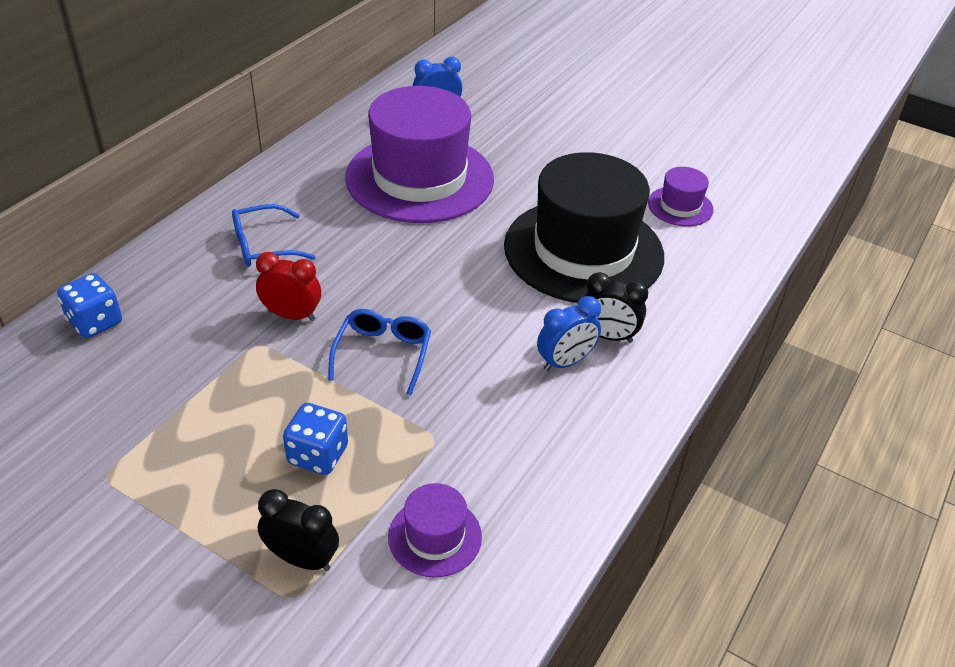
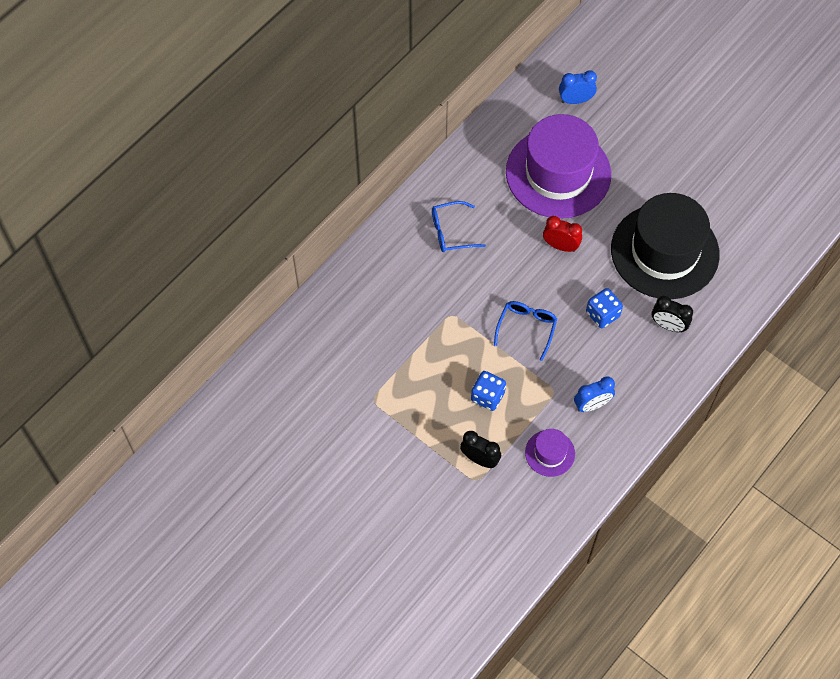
camera: 10 degrees right, 20 degrees up
(95, 322) = (352, 289): blue dice -> blue dice (602, 314)
(292, 315) = (471, 293): red clock -> red clock (560, 246)
(565, 362) = (638, 344): blue clock -> blue clock (592, 405)
(680, 206) = (741, 214): purple hat -> none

● Task:
Your reply must consist solely of the number of lines in the data that contain the word "blue".

● Expected output:
2